** Opening Material provided block **

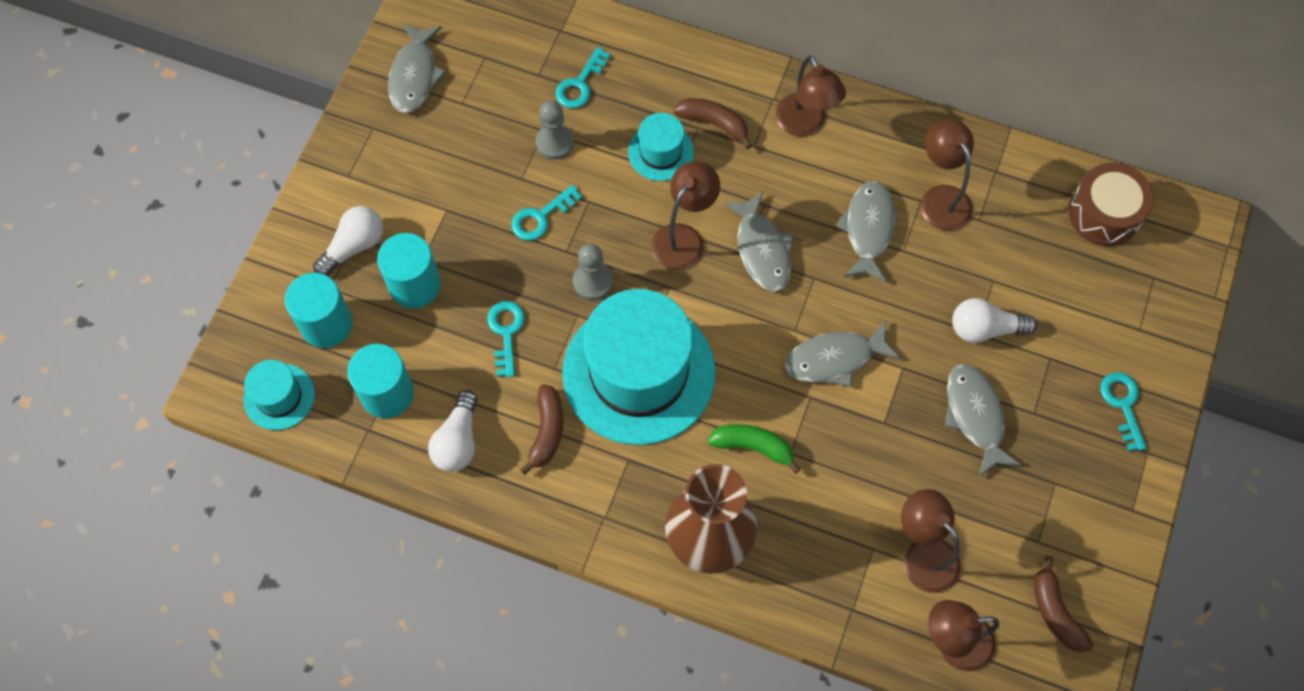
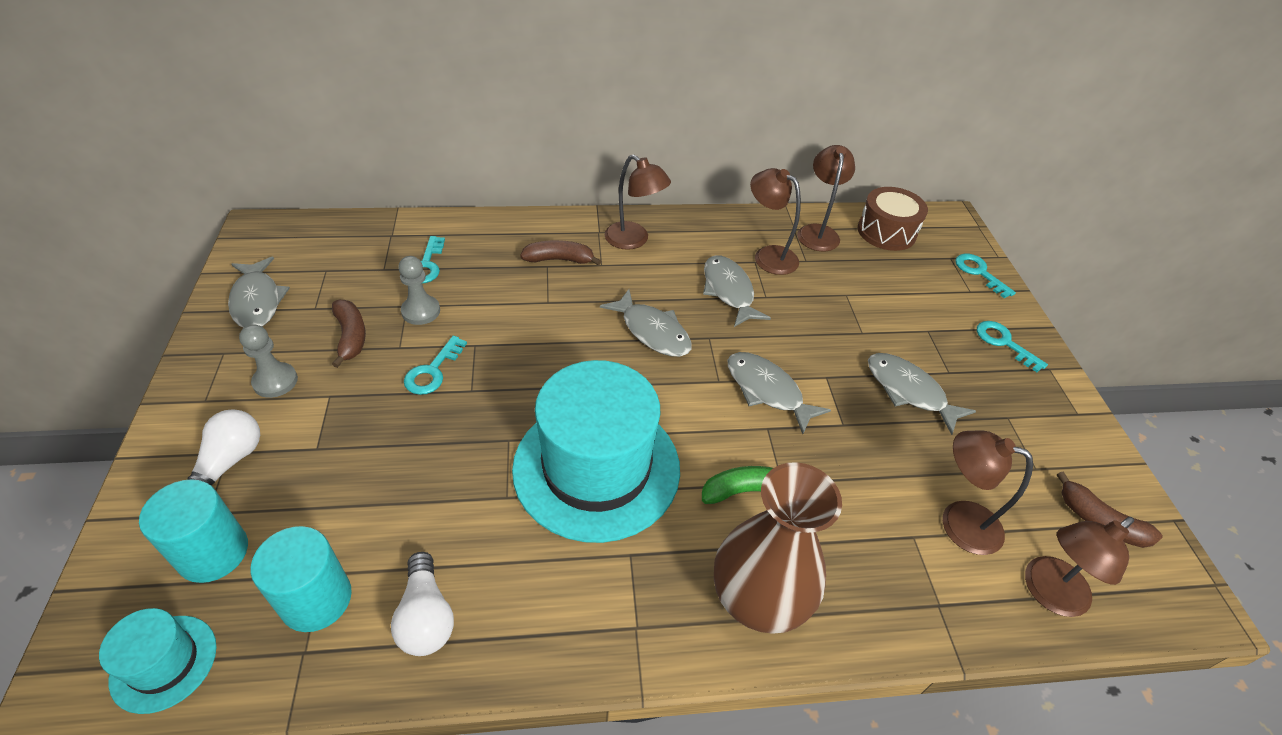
camera: 30 degrees left, 20 degrees down
(415, 285) = (315, 474): turquoise cylinder -> none
(506, 332) = (438, 483): turquoise key -> turquoise key (979, 273)
(547, 432) = (527, 563): brown banana -> brown banana (351, 337)
(592, 282) = (510, 406): grey pawn -> grey pawn (275, 381)
(661, 152) = (524, 291): turquoise hat -> none
(683, 238) = (578, 345): brown lamp -> brown lamp (817, 232)
(834, 359) = (767, 391): grey fish -> grey fish turned 90 degrees clockwise
(985, 329) = (866, 327): white light bulb -> none

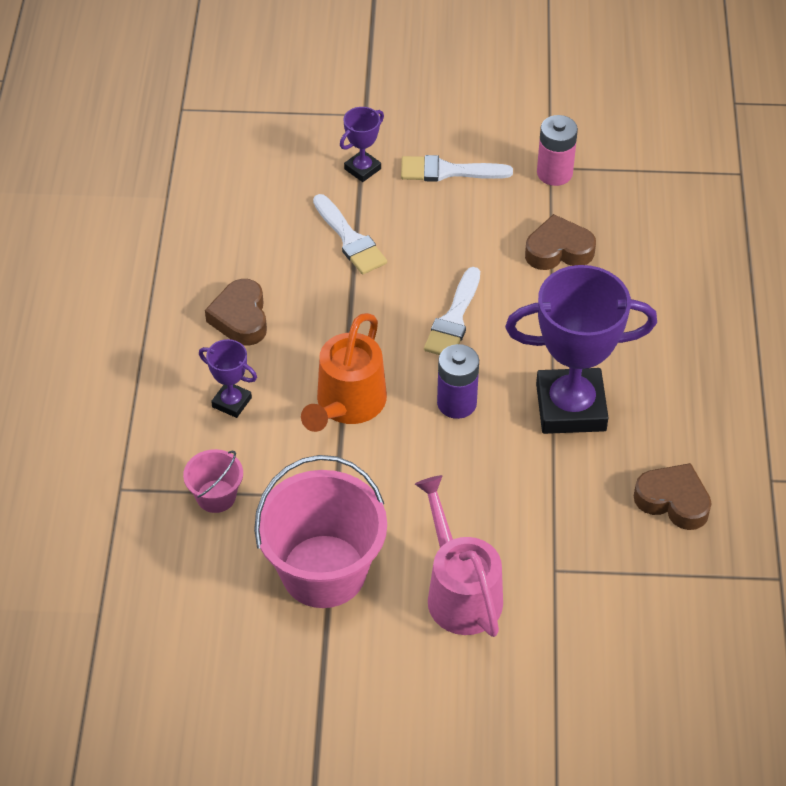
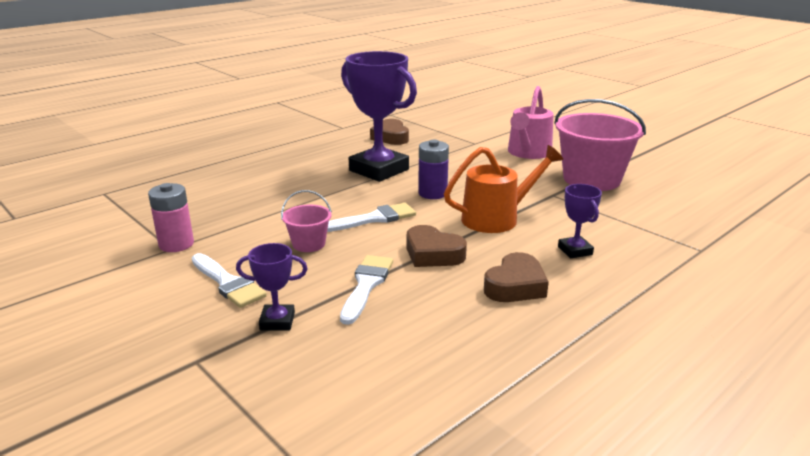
camera: 135 degrees left, 25 degrees down
(216, 496) = (630, 222): pink bucket -> pink bucket (309, 244)
(558, 250) = (259, 214): brown heart -> brown heart (433, 254)

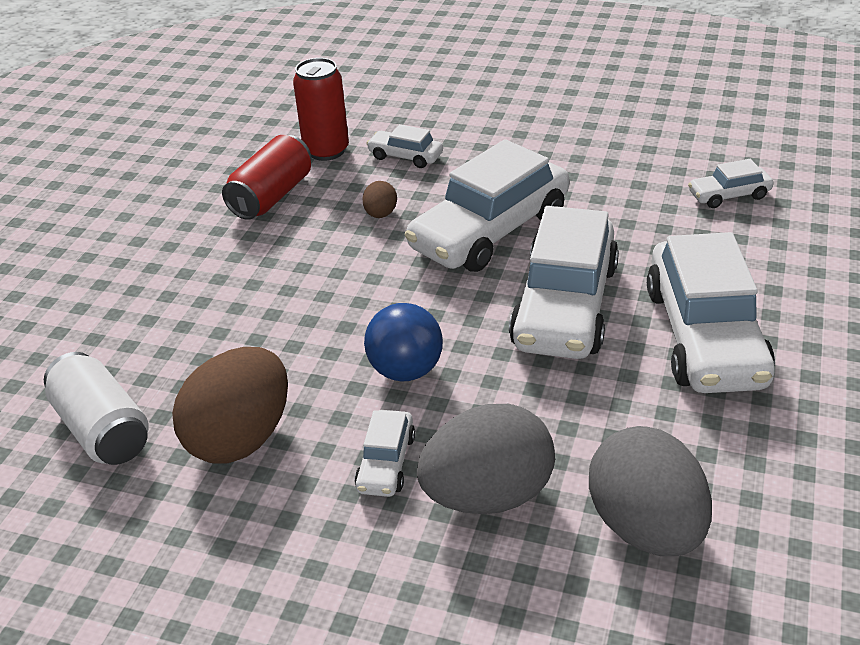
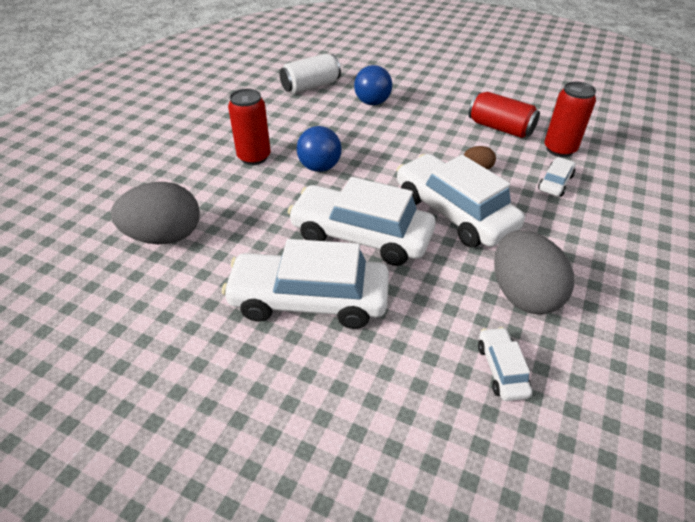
camera: 95 degrees right, 5 degrees up
(182, 333) = (372, 102): none -> blue ball
(241, 438) = (290, 118): brown egg -> none
(386, 463) = (254, 157): white car -> red can
(488, 495) = (216, 186): grey egg -> grey egg (523, 294)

** Closing Material provided block **

Go through the records. Copy each line where "grey" appears.

| Written response |
(592, 282) = (510, 406): grey pawn -> grey pawn (275, 381)
(834, 359) = (767, 391): grey fish -> grey fish turned 90 degrees clockwise
(488, 495) = (216, 186): grey egg -> grey egg (523, 294)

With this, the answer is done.